• [WORK REQUEST] Repeat nothing but the lines below running from the one containing "DIGITS2 pin CLK: TX2 -> D22" to the one containing "PIXELS2: SK6812 -> WS2812B". Keep both end lines.

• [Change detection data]
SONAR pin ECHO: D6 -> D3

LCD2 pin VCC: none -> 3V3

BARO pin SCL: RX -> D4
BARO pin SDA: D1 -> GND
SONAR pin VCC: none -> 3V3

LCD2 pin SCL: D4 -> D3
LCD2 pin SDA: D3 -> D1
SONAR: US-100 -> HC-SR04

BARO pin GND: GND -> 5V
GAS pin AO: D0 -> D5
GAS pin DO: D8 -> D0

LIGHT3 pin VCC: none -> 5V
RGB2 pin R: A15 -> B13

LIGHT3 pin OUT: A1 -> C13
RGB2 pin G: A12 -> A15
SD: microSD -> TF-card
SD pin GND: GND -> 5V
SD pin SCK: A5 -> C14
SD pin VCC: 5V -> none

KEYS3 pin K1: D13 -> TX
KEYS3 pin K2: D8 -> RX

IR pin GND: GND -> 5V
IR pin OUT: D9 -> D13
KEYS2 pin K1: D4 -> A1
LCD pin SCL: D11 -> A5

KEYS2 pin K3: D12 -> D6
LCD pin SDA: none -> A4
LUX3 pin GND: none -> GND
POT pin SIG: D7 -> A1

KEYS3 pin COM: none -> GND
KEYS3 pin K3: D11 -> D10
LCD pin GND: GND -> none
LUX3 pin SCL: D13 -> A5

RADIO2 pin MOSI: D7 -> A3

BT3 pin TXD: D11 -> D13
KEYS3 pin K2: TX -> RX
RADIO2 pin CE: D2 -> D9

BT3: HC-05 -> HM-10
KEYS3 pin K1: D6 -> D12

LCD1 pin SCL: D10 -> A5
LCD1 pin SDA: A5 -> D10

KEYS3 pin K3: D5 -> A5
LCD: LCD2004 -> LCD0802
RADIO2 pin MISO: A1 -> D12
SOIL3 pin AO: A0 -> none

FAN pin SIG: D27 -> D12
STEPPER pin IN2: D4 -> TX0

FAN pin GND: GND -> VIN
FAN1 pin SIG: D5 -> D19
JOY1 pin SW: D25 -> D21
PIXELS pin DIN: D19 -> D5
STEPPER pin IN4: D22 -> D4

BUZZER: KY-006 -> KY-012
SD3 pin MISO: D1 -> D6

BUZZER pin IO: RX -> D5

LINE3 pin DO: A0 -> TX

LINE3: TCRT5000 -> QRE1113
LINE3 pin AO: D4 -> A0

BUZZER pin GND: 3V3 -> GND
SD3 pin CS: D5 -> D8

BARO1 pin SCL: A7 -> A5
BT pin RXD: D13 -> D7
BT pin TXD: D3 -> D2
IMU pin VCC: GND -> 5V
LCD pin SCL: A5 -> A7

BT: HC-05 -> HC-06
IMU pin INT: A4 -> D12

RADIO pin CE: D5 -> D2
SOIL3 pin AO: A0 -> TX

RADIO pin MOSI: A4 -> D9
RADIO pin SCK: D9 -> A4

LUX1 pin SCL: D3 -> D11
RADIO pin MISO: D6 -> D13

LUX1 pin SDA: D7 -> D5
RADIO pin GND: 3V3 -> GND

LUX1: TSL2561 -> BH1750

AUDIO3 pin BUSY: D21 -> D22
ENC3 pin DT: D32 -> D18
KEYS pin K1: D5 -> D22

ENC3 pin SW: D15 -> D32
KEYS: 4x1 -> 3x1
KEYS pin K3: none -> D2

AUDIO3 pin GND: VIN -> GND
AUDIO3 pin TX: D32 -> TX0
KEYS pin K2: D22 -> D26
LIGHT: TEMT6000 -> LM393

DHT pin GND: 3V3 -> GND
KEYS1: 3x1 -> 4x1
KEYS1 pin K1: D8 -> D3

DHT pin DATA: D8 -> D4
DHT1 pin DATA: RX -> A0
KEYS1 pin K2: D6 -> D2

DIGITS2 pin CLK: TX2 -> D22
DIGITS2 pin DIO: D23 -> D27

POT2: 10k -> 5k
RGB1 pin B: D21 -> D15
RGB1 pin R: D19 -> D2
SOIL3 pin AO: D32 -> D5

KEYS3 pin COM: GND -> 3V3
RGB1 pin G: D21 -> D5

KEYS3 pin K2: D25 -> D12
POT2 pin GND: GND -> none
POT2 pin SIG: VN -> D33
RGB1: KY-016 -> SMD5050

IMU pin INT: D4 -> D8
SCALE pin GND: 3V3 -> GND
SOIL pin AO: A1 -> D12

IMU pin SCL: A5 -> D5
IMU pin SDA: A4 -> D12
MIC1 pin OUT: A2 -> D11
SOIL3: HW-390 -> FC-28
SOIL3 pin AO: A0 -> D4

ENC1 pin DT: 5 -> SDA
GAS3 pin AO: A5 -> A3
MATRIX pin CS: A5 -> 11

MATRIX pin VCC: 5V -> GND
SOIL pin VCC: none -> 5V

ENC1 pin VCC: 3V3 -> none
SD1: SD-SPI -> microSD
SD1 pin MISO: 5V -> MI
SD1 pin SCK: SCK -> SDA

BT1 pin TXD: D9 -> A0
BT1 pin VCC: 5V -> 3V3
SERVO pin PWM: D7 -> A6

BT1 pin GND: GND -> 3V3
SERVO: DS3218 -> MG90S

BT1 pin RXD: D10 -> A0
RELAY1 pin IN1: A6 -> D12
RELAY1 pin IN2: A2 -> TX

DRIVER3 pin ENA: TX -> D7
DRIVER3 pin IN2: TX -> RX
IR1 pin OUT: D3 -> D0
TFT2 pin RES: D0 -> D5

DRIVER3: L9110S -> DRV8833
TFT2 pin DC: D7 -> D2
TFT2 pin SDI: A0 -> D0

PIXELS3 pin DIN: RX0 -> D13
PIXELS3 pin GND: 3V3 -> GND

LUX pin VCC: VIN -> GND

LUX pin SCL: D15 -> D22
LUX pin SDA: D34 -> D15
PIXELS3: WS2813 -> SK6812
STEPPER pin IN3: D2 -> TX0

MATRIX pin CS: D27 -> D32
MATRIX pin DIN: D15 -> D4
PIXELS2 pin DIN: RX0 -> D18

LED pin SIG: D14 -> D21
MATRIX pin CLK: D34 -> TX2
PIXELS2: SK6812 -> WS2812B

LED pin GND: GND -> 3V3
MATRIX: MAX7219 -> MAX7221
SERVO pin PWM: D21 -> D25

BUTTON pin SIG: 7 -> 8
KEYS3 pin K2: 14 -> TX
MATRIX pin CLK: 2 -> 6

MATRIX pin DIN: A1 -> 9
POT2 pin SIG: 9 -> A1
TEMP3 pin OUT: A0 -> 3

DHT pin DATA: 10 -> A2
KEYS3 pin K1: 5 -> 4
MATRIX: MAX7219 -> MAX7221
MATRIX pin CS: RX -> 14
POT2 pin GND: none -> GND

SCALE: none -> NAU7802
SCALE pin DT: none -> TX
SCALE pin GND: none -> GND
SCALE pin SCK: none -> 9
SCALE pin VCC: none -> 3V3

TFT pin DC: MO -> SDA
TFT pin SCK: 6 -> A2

• [WRITTEN RESPONSE]
DIGITS2 pin CLK: TX2 -> D22
DIGITS2 pin DIO: D23 -> D27

POT2: 10k -> 5k
RGB1 pin B: D21 -> D15
RGB1 pin R: D19 -> D2
SOIL3 pin AO: D32 -> D5

KEYS3 pin COM: GND -> 3V3
RGB1 pin G: D21 -> D5

KEYS3 pin K2: D25 -> D12
POT2 pin GND: GND -> none
POT2 pin SIG: VN -> D33
RGB1: KY-016 -> SMD5050

IMU pin INT: D4 -> D8
SCALE pin GND: 3V3 -> GND
SOIL pin AO: A1 -> D12

IMU pin SCL: A5 -> D5
IMU pin SDA: A4 -> D12
MIC1 pin OUT: A2 -> D11
SOIL3: HW-390 -> FC-28
SOIL3 pin AO: A0 -> D4

ENC1 pin DT: 5 -> SDA
GAS3 pin AO: A5 -> A3
MATRIX pin CS: A5 -> 11

MATRIX pin VCC: 5V -> GND
SOIL pin VCC: none -> 5V

ENC1 pin VCC: 3V3 -> none
SD1: SD-SPI -> microSD
SD1 pin MISO: 5V -> MI
SD1 pin SCK: SCK -> SDA

BT1 pin TXD: D9 -> A0
BT1 pin VCC: 5V -> 3V3
SERVO pin PWM: D7 -> A6

BT1 pin GND: GND -> 3V3
SERVO: DS3218 -> MG90S

BT1 pin RXD: D10 -> A0
RELAY1 pin IN1: A6 -> D12
RELAY1 pin IN2: A2 -> TX

DRIVER3 pin ENA: TX -> D7
DRIVER3 pin IN2: TX -> RX
IR1 pin OUT: D3 -> D0
TFT2 pin RES: D0 -> D5

DRIVER3: L9110S -> DRV8833
TFT2 pin DC: D7 -> D2
TFT2 pin SDI: A0 -> D0

PIXELS3 pin DIN: RX0 -> D13
PIXELS3 pin GND: 3V3 -> GND

LUX pin VCC: VIN -> GND

LUX pin SCL: D15 -> D22
LUX pin SDA: D34 -> D15
PIXELS3: WS2813 -> SK6812
STEPPER pin IN3: D2 -> TX0

MATRIX pin CS: D27 -> D32
MATRIX pin DIN: D15 -> D4
PIXELS2 pin DIN: RX0 -> D18

LED pin SIG: D14 -> D21
MATRIX pin CLK: D34 -> TX2
PIXELS2: SK6812 -> WS2812B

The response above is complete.